Exercise goal - Each line holding the string "orange" is to be copied from the data.
Material for this task below:
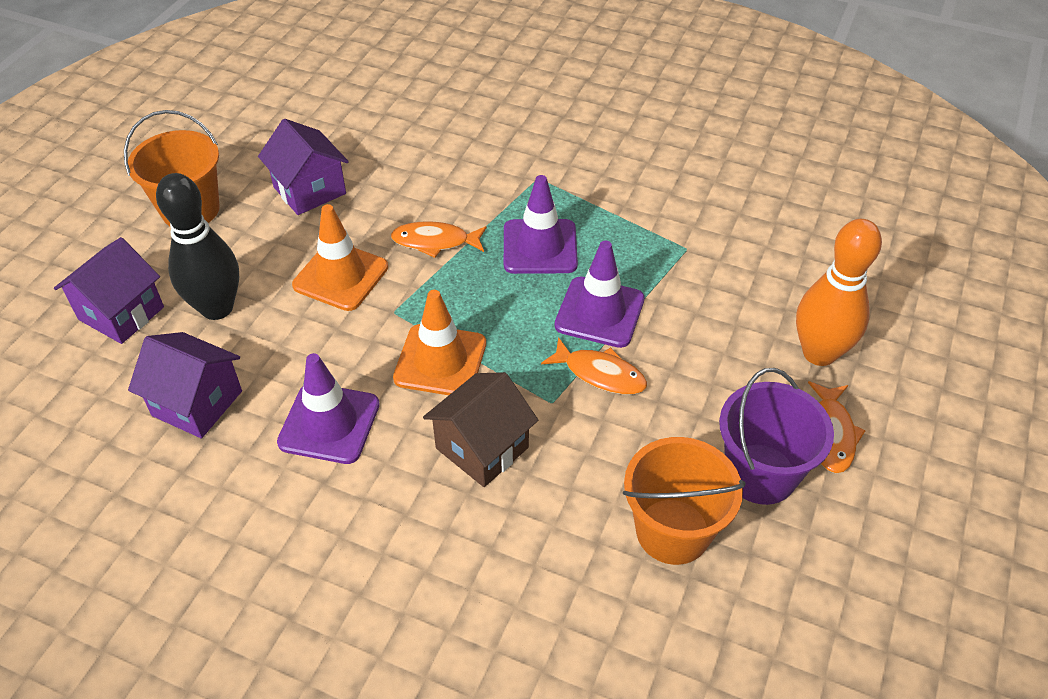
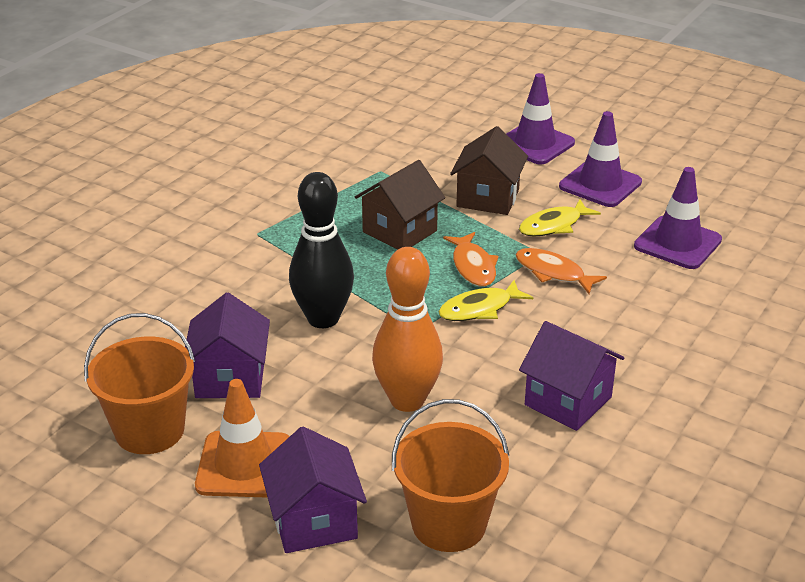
brown house: 1 -> 2
orange fish: 3 -> 2
orange traffic cone: 2 -> 1
purple bucket: 1 -> 0
yellow fish: 0 -> 2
End of Material for this task.
Answer box -
orange fish: 3 -> 2
orange traffic cone: 2 -> 1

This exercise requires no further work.